* _WHAT TO WORK ON_: Copy the listing exactly, leaving out every picture.

* _INPUT MATERIAL_:
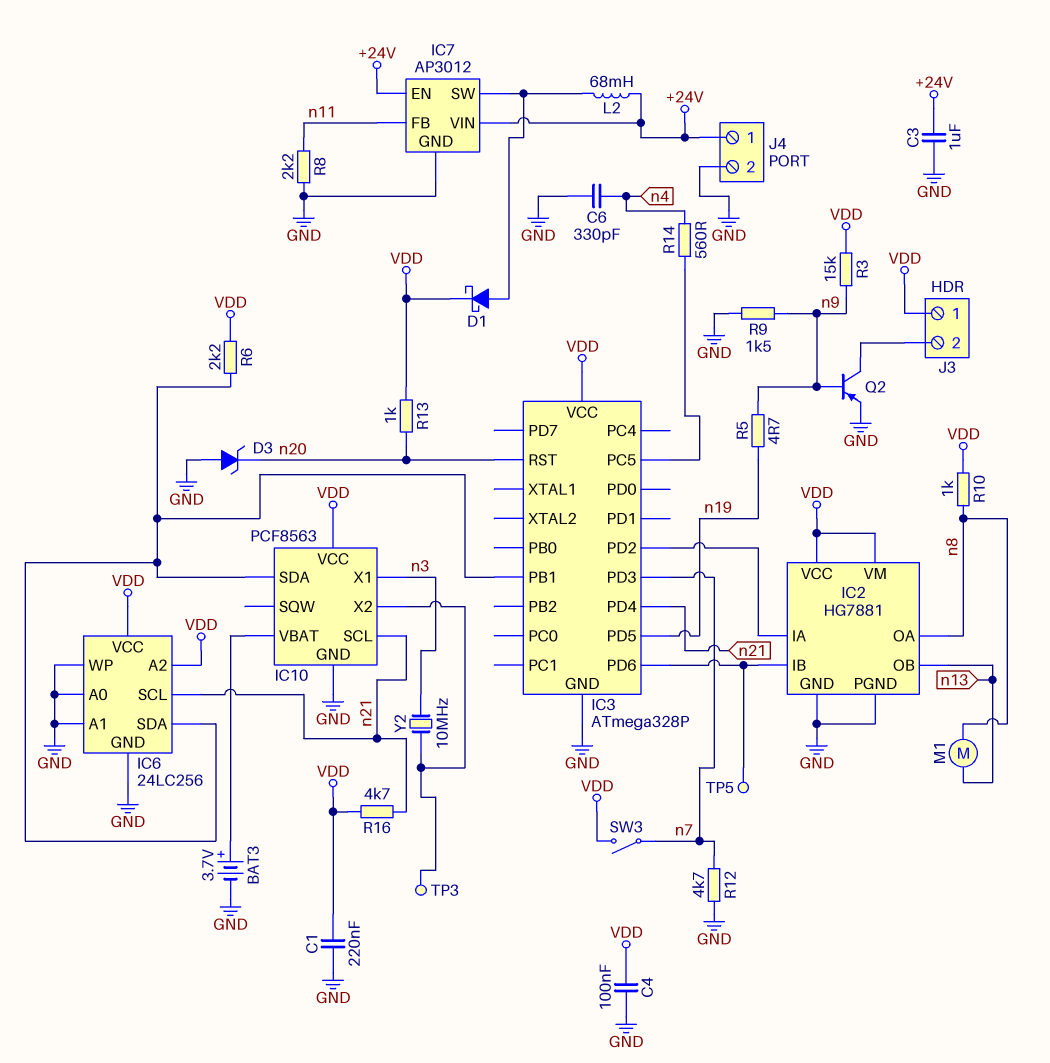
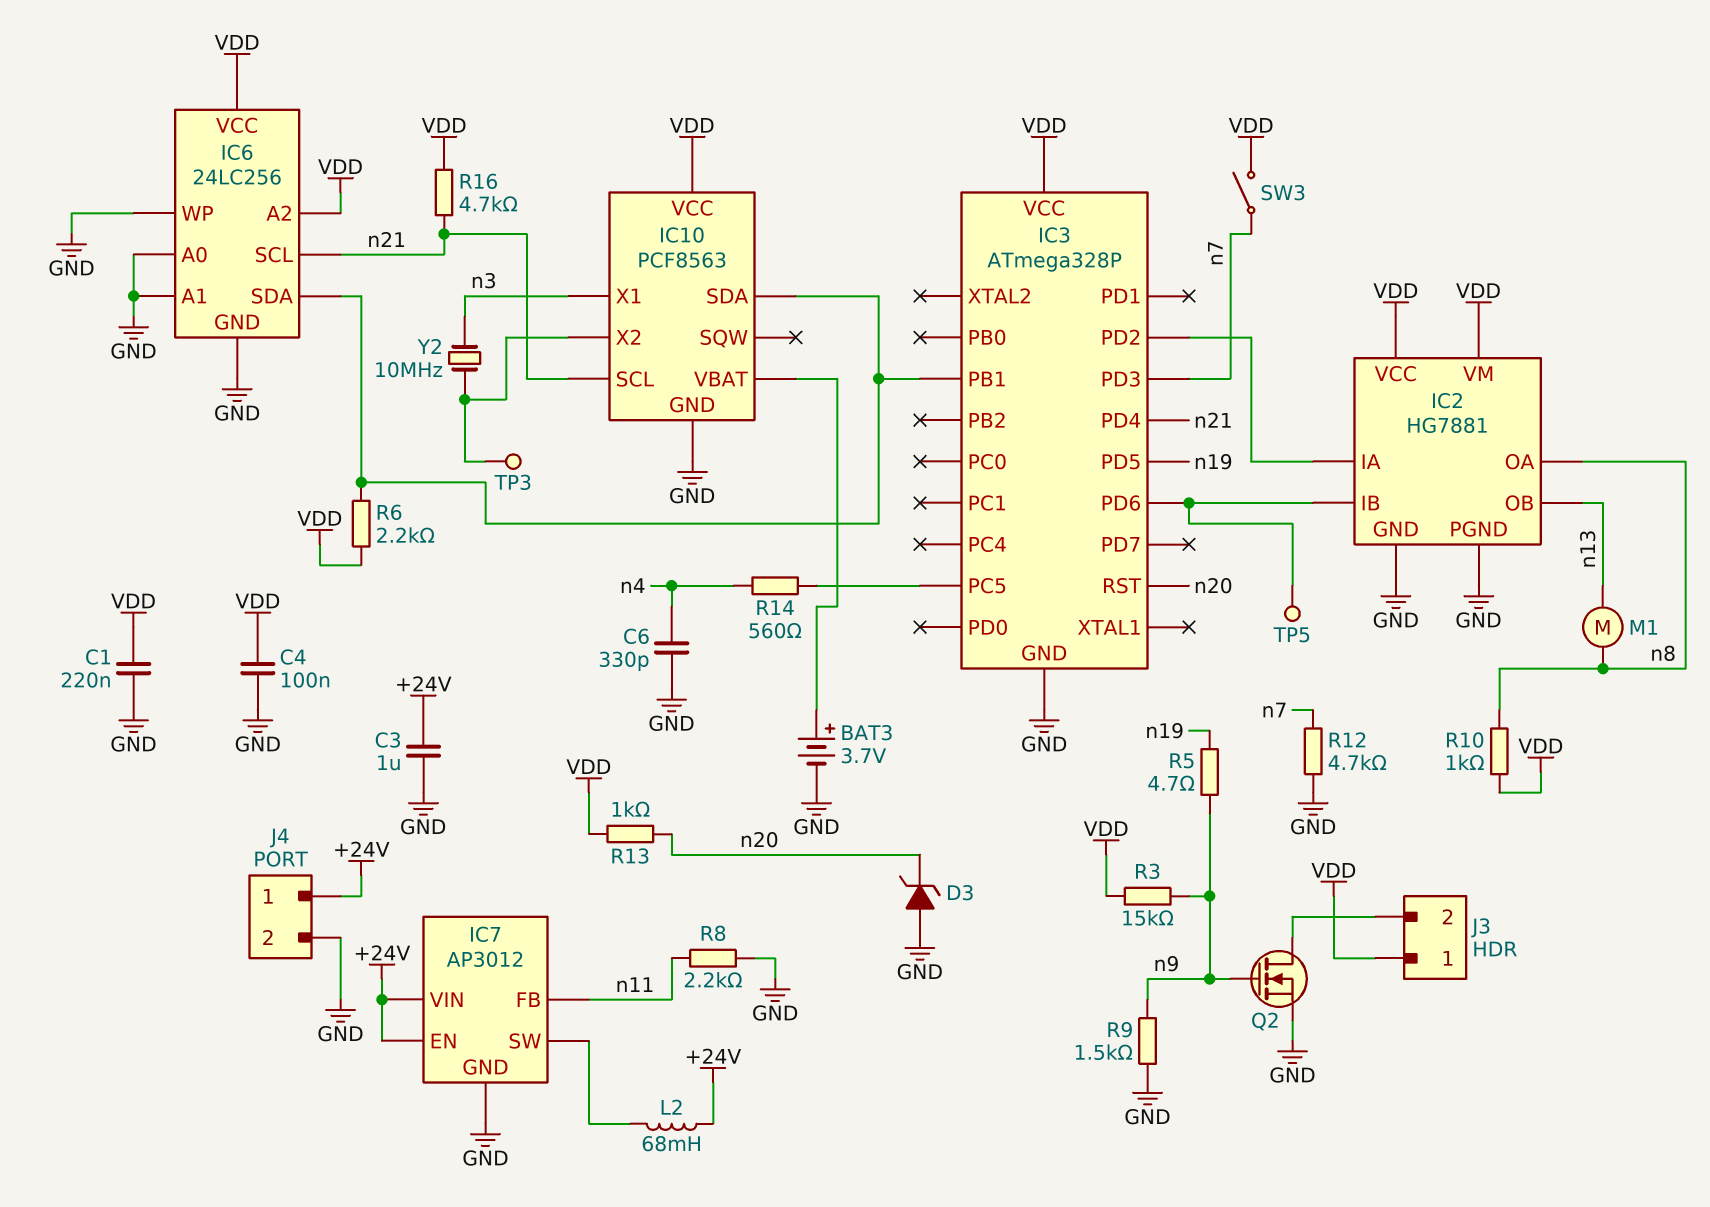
D1: schottky (A IC7/SW, K VDD) -> none
Q2: PNP (B n9, C J3/2, E GND) -> NMOS (G n9, D J3/2, S GND)

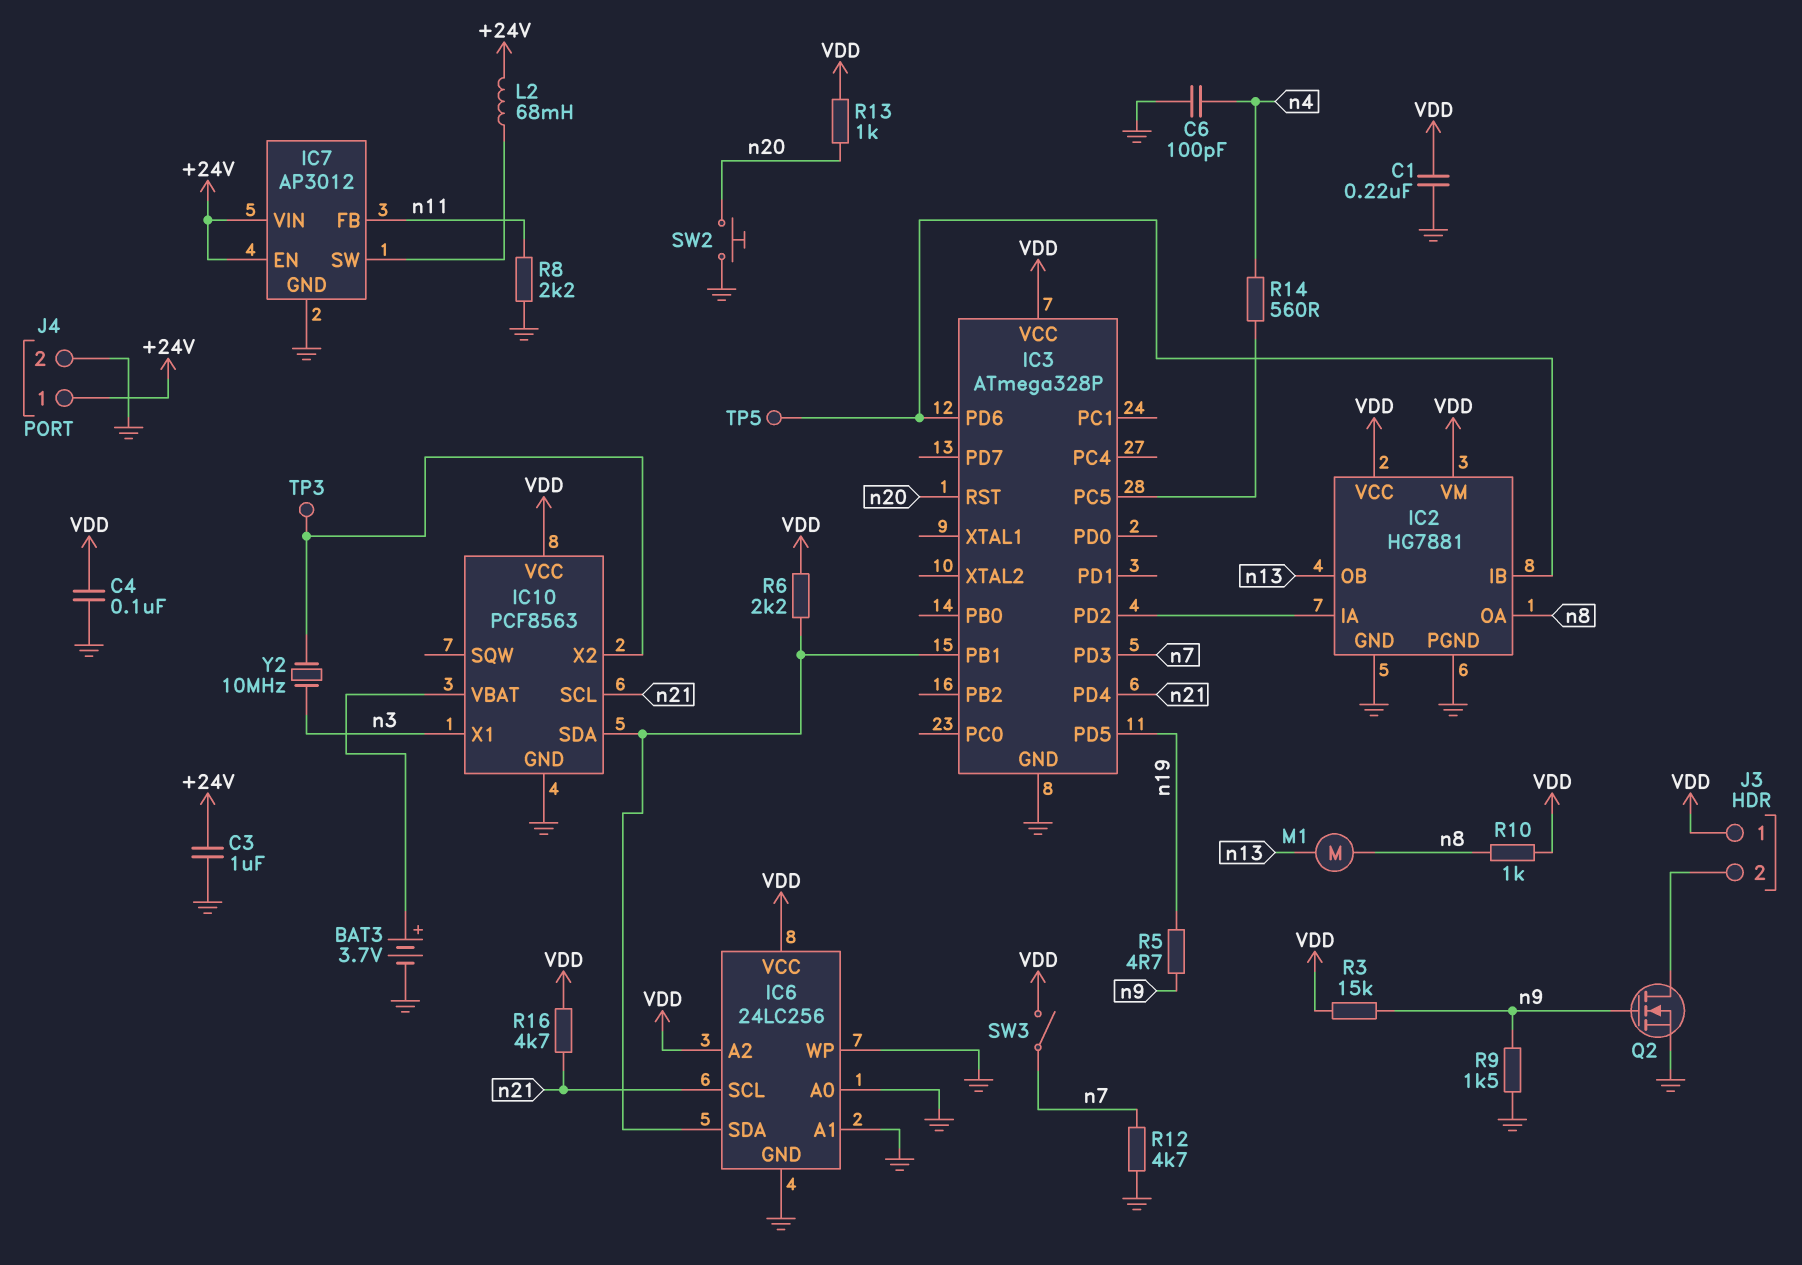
C6: 330pF (GND, n4) -> 100pF (GND, n4)
D3: zener (A GND, K n20) -> none
SW2: none -> button (GND, n20)

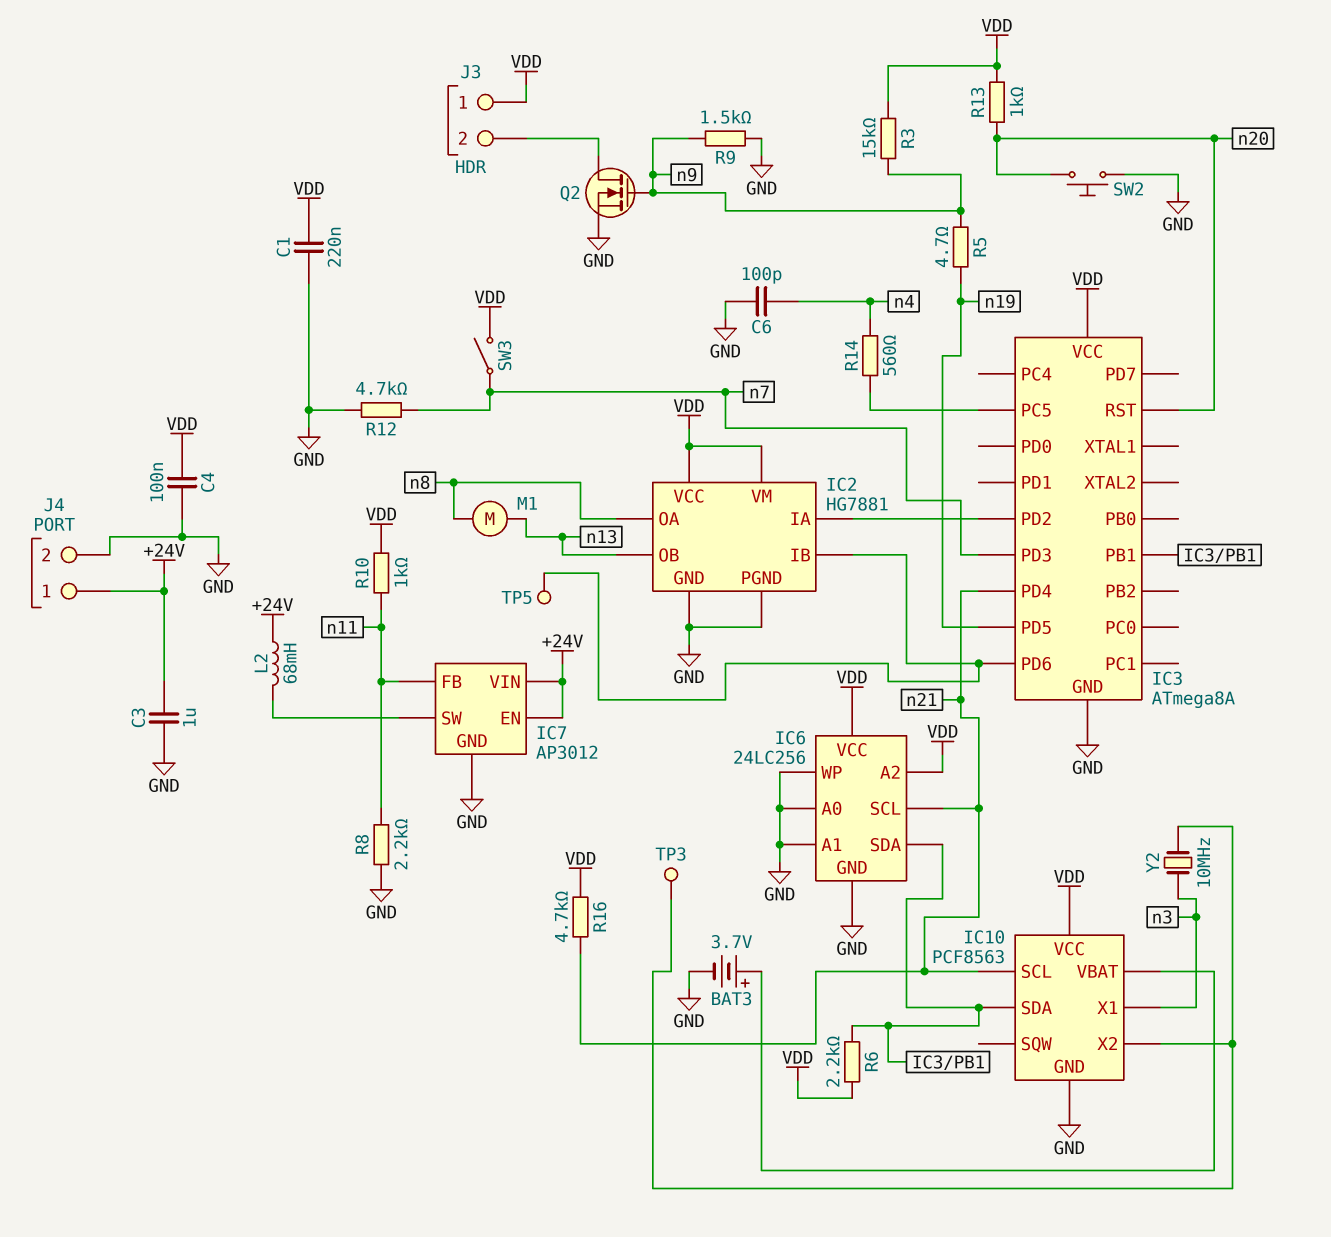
IC3: ATmega328P -> ATmega8A
R10: 1k (VDD, n8) -> 1k (VDD, n11)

* _ANSWER SPACE_:
D1: schottky (A IC7/SW, K VDD) -> none
Q2: PNP (B n9, C J3/2, E GND) -> NMOS (G n9, D J3/2, S GND)

C6: 330pF (GND, n4) -> 100pF (GND, n4)
D3: zener (A GND, K n20) -> none
SW2: none -> button (GND, n20)

IC3: ATmega328P -> ATmega8A
R10: 1k (VDD, n8) -> 1k (VDD, n11)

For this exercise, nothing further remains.